▸ Task prompt: Take the entries below and print, exactly, the stretch from the line containing "none -> cyan round brick A1 level 2" through the line containing "none -> black brick F7 level 1", both included.

▸ Extracted records:
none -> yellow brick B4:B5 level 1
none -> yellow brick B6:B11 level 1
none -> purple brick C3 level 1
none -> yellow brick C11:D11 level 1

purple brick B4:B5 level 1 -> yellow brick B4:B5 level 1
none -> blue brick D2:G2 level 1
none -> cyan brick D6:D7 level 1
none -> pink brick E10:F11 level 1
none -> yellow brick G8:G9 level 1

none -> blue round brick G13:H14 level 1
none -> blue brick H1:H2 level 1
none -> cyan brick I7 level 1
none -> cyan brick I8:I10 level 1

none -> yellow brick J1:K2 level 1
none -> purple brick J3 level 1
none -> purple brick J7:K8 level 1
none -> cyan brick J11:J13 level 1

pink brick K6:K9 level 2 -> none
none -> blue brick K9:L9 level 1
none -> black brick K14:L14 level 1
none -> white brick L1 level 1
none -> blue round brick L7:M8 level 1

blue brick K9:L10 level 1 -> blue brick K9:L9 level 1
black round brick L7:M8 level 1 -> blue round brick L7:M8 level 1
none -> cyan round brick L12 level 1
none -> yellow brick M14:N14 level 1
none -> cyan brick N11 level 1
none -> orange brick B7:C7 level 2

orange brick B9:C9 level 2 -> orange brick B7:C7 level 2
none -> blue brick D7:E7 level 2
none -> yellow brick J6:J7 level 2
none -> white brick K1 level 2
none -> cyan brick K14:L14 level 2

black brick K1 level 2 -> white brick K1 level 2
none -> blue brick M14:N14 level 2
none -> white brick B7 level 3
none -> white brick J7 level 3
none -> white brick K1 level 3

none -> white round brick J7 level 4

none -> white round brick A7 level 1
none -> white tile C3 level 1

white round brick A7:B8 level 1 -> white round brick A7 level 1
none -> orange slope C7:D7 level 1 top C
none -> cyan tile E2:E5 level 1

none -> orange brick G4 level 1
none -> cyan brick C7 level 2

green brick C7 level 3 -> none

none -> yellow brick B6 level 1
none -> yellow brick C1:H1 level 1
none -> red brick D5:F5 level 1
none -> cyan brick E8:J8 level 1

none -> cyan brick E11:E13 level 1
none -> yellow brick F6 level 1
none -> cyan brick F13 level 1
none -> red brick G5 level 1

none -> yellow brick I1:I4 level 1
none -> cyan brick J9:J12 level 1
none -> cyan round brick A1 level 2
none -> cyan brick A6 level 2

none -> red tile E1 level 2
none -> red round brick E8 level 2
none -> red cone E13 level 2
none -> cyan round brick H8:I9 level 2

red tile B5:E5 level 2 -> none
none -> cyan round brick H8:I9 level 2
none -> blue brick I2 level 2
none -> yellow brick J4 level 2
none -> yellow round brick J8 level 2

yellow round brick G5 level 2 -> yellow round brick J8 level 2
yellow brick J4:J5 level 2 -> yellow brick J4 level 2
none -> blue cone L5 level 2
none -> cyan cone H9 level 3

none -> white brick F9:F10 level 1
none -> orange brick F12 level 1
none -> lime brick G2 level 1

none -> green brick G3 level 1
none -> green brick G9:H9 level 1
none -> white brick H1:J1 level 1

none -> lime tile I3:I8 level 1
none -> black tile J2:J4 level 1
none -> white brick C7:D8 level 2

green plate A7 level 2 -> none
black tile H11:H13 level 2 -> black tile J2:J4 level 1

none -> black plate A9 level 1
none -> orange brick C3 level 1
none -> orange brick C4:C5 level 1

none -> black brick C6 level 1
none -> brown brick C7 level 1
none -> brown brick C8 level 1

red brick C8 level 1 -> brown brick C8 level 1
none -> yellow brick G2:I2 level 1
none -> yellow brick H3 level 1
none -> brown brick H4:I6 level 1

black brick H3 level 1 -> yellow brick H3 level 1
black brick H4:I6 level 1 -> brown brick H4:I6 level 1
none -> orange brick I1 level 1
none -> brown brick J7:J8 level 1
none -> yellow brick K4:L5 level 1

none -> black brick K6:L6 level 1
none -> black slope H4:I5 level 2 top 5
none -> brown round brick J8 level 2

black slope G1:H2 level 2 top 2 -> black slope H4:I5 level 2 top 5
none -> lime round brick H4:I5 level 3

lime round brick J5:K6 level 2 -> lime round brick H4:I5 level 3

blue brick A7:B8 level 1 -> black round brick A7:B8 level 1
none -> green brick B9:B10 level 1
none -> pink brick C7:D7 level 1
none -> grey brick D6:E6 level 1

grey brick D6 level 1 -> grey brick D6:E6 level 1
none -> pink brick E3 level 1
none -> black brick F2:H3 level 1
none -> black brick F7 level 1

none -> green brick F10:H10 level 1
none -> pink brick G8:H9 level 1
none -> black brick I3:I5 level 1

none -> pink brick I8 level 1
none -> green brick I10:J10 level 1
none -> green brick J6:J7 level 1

▸ Task solution:
none -> cyan round brick A1 level 2
none -> cyan brick A6 level 2

none -> red tile E1 level 2
none -> red round brick E8 level 2
none -> red cone E13 level 2
none -> cyan round brick H8:I9 level 2

red tile B5:E5 level 2 -> none
none -> cyan round brick H8:I9 level 2
none -> blue brick I2 level 2
none -> yellow brick J4 level 2
none -> yellow round brick J8 level 2

yellow round brick G5 level 2 -> yellow round brick J8 level 2
yellow brick J4:J5 level 2 -> yellow brick J4 level 2
none -> blue cone L5 level 2
none -> cyan cone H9 level 3

none -> white brick F9:F10 level 1
none -> orange brick F12 level 1
none -> lime brick G2 level 1

none -> green brick G3 level 1
none -> green brick G9:H9 level 1
none -> white brick H1:J1 level 1

none -> lime tile I3:I8 level 1
none -> black tile J2:J4 level 1
none -> white brick C7:D8 level 2

green plate A7 level 2 -> none
black tile H11:H13 level 2 -> black tile J2:J4 level 1

none -> black plate A9 level 1
none -> orange brick C3 level 1
none -> orange brick C4:C5 level 1

none -> black brick C6 level 1
none -> brown brick C7 level 1
none -> brown brick C8 level 1

red brick C8 level 1 -> brown brick C8 level 1
none -> yellow brick G2:I2 level 1
none -> yellow brick H3 level 1
none -> brown brick H4:I6 level 1

black brick H3 level 1 -> yellow brick H3 level 1
black brick H4:I6 level 1 -> brown brick H4:I6 level 1
none -> orange brick I1 level 1
none -> brown brick J7:J8 level 1
none -> yellow brick K4:L5 level 1

none -> black brick K6:L6 level 1
none -> black slope H4:I5 level 2 top 5
none -> brown round brick J8 level 2

black slope G1:H2 level 2 top 2 -> black slope H4:I5 level 2 top 5
none -> lime round brick H4:I5 level 3

lime round brick J5:K6 level 2 -> lime round brick H4:I5 level 3

blue brick A7:B8 level 1 -> black round brick A7:B8 level 1
none -> green brick B9:B10 level 1
none -> pink brick C7:D7 level 1
none -> grey brick D6:E6 level 1

grey brick D6 level 1 -> grey brick D6:E6 level 1
none -> pink brick E3 level 1
none -> black brick F2:H3 level 1
none -> black brick F7 level 1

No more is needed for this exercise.